Aim of the exercise:
Find the string "parking" in the records. Copy each line that has it.

(Stored data entries)
- - -
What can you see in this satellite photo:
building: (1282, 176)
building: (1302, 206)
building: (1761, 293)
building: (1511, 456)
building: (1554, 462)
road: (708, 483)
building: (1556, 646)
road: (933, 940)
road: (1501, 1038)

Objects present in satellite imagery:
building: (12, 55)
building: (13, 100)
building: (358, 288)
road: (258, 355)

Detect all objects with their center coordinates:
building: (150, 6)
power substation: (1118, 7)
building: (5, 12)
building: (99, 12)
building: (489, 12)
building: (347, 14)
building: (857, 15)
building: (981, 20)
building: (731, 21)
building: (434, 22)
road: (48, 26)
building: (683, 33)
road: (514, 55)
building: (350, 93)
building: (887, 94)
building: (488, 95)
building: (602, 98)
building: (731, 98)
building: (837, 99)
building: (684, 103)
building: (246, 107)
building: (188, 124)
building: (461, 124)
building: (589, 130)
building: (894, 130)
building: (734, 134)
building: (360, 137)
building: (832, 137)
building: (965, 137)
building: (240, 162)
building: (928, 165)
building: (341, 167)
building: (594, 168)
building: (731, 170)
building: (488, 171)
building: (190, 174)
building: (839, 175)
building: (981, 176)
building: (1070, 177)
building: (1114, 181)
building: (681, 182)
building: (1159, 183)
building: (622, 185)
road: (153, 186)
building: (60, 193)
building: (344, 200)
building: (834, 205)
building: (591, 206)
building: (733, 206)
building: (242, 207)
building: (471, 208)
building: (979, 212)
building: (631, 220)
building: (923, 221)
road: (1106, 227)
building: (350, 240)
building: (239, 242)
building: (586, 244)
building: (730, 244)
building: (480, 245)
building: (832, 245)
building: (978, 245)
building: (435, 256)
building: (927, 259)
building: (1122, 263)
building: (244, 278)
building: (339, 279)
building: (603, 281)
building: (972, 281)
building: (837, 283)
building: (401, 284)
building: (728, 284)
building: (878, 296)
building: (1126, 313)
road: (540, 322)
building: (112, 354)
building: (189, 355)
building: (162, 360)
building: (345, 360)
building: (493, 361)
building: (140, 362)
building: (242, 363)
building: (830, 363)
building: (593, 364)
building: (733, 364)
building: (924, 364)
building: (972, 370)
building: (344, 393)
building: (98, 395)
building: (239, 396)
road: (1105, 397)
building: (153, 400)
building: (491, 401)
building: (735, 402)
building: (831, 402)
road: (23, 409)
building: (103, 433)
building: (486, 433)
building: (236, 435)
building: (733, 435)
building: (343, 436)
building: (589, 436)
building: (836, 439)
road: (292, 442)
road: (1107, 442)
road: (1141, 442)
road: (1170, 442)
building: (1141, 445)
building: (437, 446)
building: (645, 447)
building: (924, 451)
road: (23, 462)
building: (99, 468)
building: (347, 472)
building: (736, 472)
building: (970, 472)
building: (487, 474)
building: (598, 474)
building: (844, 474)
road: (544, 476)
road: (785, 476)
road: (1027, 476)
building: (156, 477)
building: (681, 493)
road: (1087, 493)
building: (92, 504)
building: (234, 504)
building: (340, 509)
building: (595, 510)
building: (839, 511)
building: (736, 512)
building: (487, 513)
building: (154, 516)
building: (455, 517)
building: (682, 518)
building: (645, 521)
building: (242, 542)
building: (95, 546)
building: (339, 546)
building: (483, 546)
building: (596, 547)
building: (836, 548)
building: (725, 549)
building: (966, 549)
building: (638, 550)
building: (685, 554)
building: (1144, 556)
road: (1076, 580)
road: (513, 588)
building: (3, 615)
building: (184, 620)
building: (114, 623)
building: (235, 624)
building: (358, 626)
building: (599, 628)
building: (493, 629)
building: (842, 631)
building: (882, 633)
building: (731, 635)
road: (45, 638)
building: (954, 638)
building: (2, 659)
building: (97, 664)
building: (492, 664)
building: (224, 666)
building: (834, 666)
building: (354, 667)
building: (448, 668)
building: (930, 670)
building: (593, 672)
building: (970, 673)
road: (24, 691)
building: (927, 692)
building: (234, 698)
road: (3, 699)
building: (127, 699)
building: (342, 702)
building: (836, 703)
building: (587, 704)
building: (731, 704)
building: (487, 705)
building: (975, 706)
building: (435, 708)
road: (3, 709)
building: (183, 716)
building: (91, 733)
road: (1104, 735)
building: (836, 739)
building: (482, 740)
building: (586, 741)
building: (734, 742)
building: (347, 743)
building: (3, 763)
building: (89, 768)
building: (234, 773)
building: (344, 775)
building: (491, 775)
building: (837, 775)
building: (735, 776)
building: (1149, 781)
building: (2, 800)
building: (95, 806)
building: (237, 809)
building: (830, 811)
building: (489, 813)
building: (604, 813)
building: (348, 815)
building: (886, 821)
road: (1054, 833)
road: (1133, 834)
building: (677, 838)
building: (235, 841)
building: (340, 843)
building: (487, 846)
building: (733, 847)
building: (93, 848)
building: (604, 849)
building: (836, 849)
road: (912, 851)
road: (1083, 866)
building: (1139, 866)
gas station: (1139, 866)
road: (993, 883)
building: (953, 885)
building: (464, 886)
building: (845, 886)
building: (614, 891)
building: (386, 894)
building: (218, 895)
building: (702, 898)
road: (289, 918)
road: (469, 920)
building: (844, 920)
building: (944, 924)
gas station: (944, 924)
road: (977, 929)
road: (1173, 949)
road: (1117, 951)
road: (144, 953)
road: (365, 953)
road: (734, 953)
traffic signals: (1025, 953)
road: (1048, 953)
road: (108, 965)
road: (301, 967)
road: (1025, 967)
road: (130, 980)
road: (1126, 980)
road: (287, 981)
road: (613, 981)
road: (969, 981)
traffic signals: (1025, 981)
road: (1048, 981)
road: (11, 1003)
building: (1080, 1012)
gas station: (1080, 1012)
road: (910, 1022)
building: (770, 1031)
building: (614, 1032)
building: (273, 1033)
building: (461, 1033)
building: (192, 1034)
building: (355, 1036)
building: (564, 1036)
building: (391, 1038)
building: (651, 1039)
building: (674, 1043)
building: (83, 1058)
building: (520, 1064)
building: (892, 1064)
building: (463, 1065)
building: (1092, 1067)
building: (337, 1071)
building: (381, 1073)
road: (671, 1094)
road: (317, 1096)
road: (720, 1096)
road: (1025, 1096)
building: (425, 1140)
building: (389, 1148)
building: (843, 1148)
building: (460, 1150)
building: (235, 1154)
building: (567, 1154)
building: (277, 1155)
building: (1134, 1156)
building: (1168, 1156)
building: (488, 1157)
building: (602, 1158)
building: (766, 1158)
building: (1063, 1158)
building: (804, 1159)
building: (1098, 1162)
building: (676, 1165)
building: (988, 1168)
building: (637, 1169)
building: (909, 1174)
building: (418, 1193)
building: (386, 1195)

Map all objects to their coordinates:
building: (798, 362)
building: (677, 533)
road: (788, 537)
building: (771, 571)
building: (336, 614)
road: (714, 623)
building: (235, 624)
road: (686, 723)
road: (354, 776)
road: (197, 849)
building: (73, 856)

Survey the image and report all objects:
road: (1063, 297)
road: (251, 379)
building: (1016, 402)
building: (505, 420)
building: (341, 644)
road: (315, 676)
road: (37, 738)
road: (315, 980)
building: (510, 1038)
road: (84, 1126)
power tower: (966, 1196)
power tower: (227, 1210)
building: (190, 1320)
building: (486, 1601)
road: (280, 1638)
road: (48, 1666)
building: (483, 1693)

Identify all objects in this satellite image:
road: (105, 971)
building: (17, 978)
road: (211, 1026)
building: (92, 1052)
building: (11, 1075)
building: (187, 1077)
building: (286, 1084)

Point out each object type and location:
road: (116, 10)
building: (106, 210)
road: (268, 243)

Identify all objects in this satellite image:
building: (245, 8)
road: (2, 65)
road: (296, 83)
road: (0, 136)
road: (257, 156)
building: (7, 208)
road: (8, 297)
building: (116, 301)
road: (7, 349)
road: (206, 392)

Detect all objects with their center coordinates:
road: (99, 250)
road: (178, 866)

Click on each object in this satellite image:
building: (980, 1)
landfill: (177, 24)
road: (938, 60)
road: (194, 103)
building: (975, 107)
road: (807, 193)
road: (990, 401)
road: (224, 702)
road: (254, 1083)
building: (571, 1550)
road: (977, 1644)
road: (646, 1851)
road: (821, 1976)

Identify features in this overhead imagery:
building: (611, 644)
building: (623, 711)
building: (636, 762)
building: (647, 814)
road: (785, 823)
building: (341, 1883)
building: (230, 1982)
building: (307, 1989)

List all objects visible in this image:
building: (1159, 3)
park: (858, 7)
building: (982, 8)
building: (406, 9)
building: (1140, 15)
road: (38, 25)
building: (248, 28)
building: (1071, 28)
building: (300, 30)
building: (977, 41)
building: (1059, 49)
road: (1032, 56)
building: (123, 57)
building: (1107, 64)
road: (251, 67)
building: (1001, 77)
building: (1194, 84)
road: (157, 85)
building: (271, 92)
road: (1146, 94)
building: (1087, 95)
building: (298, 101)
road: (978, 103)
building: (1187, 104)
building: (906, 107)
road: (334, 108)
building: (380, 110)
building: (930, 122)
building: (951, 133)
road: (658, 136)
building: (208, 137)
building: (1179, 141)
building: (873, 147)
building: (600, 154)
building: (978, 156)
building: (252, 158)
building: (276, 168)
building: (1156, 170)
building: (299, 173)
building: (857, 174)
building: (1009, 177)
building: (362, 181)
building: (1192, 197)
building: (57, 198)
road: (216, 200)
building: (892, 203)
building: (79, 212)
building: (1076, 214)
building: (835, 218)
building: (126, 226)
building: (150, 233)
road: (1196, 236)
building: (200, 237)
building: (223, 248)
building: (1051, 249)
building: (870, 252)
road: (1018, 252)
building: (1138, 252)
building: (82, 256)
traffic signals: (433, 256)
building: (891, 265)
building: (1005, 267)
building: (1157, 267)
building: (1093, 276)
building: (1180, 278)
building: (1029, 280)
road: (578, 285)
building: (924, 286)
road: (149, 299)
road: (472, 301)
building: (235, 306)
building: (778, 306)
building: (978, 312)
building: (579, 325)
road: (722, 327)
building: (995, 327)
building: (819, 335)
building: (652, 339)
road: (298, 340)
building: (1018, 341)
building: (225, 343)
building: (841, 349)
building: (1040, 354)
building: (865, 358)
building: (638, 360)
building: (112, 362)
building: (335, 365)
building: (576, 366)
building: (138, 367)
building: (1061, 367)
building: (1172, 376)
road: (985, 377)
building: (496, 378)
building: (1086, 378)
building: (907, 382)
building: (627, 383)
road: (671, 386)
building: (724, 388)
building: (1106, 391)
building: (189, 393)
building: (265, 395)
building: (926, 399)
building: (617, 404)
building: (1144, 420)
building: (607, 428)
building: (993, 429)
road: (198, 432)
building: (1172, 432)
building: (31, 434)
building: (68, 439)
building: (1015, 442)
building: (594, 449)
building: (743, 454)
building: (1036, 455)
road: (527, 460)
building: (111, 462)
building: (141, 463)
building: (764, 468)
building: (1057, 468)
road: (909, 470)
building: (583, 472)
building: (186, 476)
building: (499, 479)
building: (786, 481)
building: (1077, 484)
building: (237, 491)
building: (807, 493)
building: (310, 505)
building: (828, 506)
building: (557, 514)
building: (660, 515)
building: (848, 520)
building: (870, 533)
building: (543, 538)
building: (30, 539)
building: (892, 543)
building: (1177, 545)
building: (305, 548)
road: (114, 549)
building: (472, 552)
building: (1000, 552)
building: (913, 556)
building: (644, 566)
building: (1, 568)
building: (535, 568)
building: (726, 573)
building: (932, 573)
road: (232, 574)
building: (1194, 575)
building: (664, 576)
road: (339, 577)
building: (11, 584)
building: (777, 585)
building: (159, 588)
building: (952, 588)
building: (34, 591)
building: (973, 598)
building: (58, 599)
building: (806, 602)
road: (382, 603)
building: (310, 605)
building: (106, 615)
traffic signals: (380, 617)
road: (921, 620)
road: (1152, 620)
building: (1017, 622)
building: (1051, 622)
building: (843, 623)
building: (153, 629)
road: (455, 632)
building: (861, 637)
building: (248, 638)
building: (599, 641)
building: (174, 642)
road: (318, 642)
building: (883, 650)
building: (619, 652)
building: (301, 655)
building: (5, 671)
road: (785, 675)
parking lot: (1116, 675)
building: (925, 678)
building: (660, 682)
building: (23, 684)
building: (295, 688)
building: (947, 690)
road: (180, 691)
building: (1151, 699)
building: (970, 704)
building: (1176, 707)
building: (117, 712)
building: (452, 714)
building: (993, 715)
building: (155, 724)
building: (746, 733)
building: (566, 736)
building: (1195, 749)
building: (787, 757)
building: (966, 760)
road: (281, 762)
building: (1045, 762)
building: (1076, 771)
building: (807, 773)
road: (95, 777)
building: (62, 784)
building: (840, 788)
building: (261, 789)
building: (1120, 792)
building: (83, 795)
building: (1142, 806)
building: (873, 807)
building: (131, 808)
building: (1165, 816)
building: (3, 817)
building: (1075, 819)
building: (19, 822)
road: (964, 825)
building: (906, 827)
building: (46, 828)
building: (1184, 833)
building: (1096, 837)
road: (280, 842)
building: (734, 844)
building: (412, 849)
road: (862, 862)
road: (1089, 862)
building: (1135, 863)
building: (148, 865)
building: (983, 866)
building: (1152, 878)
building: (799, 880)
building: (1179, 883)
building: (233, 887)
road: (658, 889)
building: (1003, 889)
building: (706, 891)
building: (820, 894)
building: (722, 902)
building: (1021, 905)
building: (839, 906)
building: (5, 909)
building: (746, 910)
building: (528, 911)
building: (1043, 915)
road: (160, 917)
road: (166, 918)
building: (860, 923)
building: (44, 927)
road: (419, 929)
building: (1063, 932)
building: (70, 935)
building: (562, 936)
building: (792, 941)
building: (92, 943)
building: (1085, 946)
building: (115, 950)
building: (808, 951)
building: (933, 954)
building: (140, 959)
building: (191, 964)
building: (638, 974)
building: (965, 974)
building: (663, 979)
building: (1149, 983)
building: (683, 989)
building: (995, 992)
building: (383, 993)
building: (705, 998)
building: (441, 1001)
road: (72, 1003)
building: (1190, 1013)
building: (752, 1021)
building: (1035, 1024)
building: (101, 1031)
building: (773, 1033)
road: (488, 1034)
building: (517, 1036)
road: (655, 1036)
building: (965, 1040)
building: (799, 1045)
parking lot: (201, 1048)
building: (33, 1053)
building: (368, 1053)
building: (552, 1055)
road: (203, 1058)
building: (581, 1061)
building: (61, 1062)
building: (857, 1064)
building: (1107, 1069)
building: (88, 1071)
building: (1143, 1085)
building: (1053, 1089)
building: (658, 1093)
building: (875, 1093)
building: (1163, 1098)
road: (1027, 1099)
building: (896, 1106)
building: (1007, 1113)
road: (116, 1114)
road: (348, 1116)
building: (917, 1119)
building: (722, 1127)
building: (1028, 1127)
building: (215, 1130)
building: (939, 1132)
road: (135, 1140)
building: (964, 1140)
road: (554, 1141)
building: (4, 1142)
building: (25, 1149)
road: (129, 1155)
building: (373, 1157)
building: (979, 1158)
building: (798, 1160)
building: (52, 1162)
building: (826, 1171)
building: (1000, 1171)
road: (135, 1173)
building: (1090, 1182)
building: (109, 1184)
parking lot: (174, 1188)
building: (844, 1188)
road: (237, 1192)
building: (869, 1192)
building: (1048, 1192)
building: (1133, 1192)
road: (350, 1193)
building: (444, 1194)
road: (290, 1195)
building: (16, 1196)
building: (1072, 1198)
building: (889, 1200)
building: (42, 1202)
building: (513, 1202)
- - -
Solution below:
parking lot: (1116, 675)
parking lot: (201, 1048)
parking lot: (174, 1188)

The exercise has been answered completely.